======== Exercise data ========

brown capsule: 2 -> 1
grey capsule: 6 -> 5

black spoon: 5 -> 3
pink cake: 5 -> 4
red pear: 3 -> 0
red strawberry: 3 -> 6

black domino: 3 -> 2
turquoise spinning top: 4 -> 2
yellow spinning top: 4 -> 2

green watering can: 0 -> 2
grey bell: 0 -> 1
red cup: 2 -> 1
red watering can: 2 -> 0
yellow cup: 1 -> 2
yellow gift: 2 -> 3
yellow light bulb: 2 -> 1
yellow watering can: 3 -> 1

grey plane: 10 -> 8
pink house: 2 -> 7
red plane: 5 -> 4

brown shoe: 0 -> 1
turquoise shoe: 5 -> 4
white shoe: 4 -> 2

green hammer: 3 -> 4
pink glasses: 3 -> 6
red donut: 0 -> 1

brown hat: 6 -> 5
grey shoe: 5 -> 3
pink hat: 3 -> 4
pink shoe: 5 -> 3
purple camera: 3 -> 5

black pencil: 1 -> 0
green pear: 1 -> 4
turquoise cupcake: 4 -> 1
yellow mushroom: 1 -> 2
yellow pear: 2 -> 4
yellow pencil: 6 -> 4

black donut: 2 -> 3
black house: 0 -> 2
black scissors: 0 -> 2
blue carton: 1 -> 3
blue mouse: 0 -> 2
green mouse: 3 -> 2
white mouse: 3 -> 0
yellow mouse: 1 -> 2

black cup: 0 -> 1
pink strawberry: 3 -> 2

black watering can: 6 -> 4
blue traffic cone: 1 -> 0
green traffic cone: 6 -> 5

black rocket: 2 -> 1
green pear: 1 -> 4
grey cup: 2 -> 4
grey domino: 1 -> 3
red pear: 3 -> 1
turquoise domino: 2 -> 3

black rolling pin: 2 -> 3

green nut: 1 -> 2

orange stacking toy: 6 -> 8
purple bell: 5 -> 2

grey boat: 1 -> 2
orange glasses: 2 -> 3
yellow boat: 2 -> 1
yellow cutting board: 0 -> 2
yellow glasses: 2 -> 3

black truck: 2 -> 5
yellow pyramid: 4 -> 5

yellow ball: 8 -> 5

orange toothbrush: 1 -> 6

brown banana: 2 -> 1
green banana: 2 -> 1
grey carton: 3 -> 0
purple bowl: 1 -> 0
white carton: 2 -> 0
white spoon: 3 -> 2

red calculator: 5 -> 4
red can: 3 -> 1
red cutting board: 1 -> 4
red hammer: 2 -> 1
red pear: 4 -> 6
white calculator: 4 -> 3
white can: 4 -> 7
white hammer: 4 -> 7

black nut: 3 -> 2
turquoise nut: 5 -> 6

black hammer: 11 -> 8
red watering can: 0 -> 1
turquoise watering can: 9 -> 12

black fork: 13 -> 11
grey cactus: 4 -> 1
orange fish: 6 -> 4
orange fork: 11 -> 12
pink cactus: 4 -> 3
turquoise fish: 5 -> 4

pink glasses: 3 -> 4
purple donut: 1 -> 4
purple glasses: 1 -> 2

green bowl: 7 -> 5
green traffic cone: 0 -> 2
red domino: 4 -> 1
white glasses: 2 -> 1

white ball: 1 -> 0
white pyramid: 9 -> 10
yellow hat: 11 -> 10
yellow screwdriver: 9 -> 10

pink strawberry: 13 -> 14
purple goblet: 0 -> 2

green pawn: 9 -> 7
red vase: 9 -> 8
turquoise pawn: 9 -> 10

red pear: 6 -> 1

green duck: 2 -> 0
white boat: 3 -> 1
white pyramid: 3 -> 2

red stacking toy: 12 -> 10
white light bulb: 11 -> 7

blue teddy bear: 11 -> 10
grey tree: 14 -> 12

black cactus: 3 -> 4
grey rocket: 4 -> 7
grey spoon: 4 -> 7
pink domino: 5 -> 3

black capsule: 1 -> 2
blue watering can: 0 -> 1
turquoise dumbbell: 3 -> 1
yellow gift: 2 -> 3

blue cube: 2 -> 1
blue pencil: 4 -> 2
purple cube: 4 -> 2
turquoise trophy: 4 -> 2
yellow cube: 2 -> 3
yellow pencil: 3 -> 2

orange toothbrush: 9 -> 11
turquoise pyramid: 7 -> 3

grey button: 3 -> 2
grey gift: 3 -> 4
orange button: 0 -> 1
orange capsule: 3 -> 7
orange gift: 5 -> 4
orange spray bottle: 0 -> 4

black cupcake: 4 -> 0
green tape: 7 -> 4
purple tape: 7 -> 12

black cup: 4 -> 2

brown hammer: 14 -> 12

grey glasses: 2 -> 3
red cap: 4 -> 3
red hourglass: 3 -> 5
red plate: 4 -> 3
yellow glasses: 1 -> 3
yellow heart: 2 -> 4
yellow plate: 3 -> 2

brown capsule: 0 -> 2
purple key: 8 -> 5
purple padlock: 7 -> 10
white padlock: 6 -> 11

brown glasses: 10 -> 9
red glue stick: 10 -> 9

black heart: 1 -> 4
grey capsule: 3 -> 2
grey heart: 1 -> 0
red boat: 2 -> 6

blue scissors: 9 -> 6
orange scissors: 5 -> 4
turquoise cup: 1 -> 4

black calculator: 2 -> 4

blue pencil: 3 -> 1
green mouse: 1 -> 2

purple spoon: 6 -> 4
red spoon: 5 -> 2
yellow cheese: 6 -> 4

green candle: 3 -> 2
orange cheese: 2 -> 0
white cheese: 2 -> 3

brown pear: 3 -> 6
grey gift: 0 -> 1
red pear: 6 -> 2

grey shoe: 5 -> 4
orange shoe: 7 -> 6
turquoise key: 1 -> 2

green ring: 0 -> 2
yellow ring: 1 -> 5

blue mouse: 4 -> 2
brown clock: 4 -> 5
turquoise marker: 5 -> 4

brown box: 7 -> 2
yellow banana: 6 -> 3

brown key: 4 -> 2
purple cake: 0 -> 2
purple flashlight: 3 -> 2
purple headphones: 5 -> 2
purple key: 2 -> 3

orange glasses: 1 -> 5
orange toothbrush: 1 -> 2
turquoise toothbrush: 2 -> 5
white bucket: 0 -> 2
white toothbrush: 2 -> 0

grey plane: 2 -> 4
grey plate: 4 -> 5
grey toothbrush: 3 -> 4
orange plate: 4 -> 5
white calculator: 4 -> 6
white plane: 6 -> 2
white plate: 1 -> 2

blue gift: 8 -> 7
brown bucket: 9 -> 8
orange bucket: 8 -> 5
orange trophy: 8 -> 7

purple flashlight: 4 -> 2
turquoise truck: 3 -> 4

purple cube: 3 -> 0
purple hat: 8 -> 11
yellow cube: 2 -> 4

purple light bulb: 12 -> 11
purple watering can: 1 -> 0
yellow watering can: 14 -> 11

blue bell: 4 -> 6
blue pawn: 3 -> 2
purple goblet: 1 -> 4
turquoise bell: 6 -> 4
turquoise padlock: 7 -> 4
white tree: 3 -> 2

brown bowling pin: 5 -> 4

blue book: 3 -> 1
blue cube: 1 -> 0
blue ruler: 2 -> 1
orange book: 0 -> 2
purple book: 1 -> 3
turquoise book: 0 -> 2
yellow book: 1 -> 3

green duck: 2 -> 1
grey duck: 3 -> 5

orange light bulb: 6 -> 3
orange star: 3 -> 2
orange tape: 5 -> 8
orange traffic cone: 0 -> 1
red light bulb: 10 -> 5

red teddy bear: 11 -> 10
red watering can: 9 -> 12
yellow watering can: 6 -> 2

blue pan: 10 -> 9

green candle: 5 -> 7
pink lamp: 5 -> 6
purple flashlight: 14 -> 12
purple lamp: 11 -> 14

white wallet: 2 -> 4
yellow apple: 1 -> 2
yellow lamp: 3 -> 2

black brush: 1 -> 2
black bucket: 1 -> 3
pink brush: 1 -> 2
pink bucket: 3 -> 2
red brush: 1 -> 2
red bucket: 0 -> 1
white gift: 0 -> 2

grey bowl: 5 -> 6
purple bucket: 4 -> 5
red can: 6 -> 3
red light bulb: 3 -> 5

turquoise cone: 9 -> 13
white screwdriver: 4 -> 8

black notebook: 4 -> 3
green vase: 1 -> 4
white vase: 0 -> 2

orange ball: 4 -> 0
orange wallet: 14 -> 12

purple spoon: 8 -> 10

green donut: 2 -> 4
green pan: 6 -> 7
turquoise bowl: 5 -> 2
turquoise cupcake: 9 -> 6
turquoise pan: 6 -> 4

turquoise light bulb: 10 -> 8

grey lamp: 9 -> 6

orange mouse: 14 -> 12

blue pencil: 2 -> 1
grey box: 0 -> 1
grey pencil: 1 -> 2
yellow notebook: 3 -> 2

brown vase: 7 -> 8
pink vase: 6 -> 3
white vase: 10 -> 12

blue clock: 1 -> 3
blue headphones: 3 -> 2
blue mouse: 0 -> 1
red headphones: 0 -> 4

========

What is being asked ->
Give the number of lines in the records above that contain "cube", with no other words.

Task response ->
6